## DATASET RECORDS
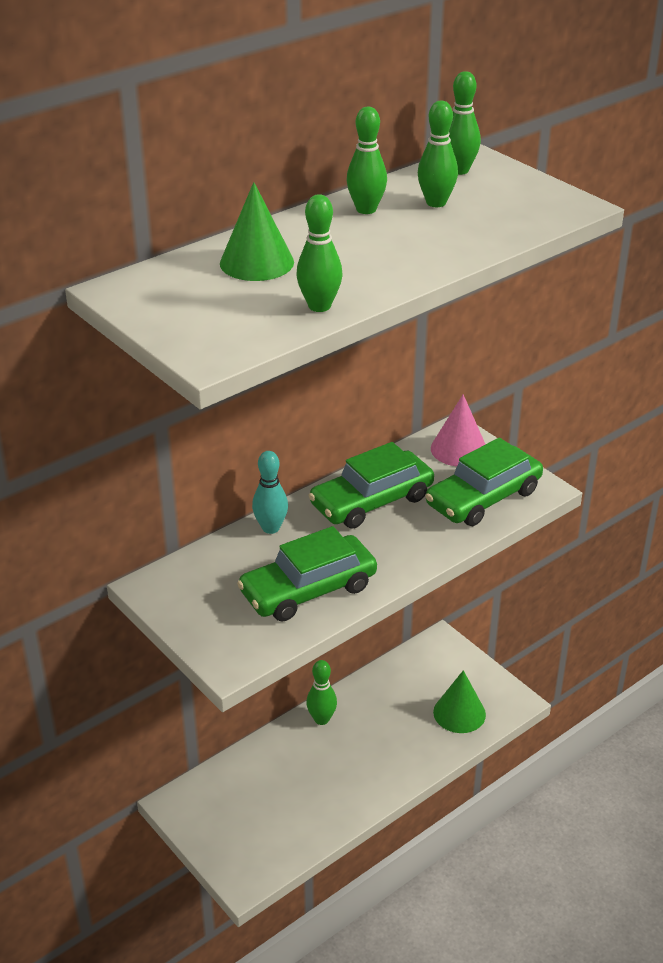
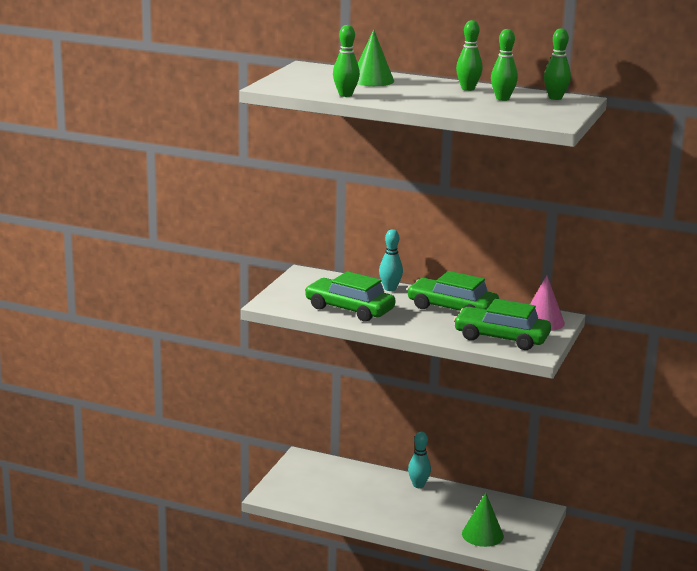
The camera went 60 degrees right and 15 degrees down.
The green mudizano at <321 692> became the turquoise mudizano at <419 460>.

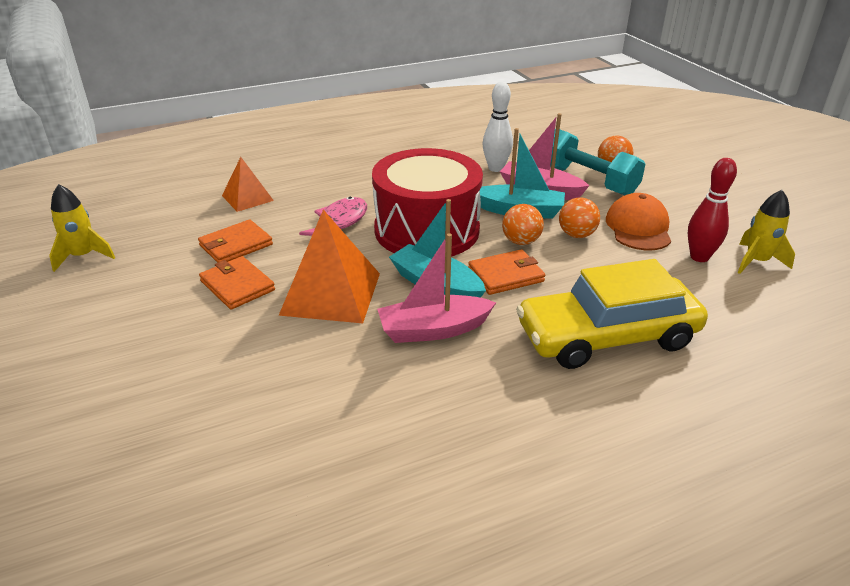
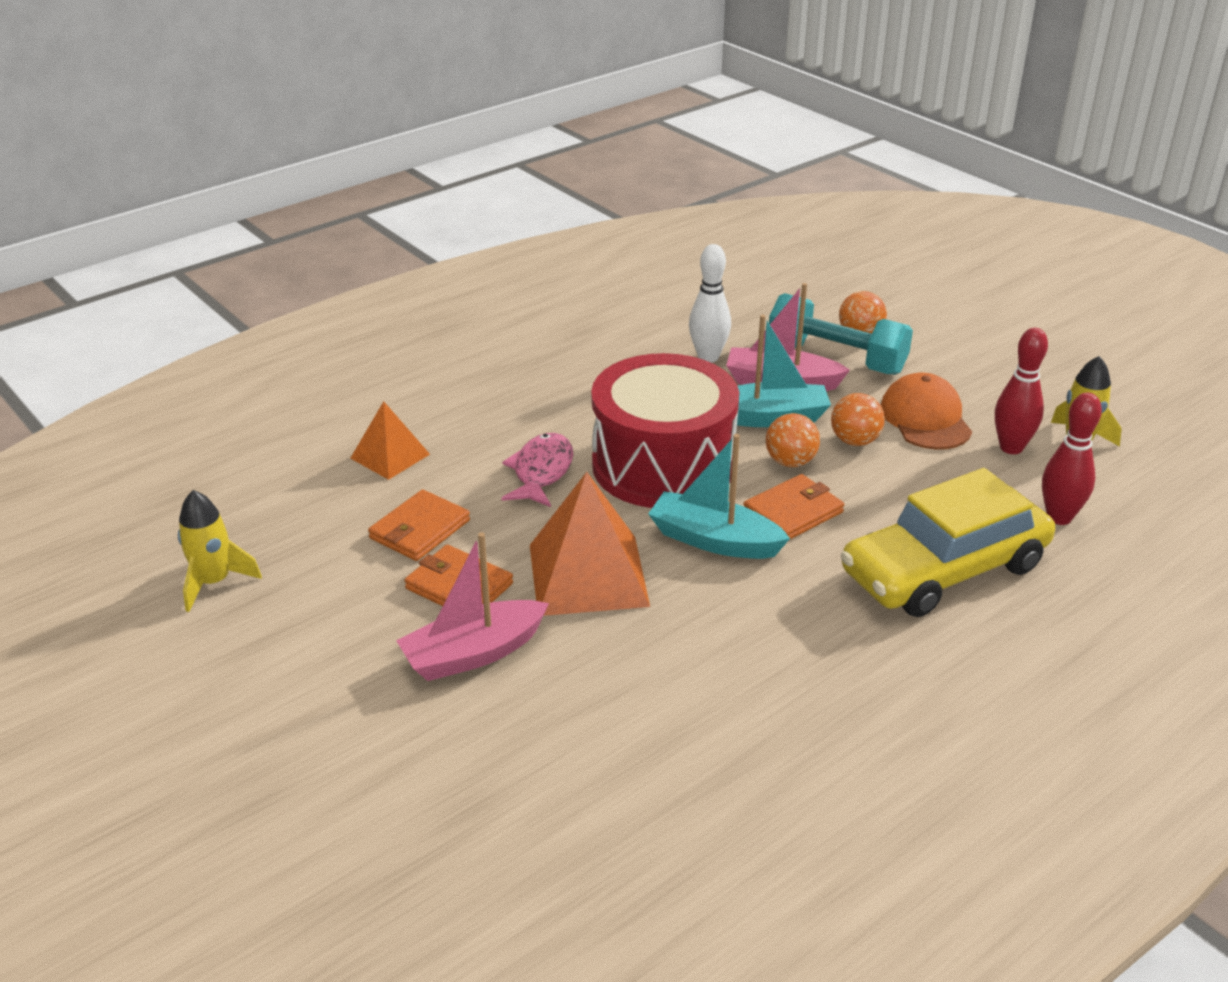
The camera went 15 degrees left and 0 degrees up.
The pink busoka moved from <436 288> to <472 606>.
The red mudizano at <1072 458> appeared.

## PROBLEM DESCRIPTION
Retype every entry exactly, but keep the pictures out of your copy.

## ANSWER BELOW
The camera went 60 degrees right and 15 degrees down.
The green mudizano at <321 692> became the turquoise mudizano at <419 460>.

The camera went 15 degrees left and 0 degrees up.
The pink busoka moved from <436 288> to <472 606>.
The red mudizano at <1072 458> appeared.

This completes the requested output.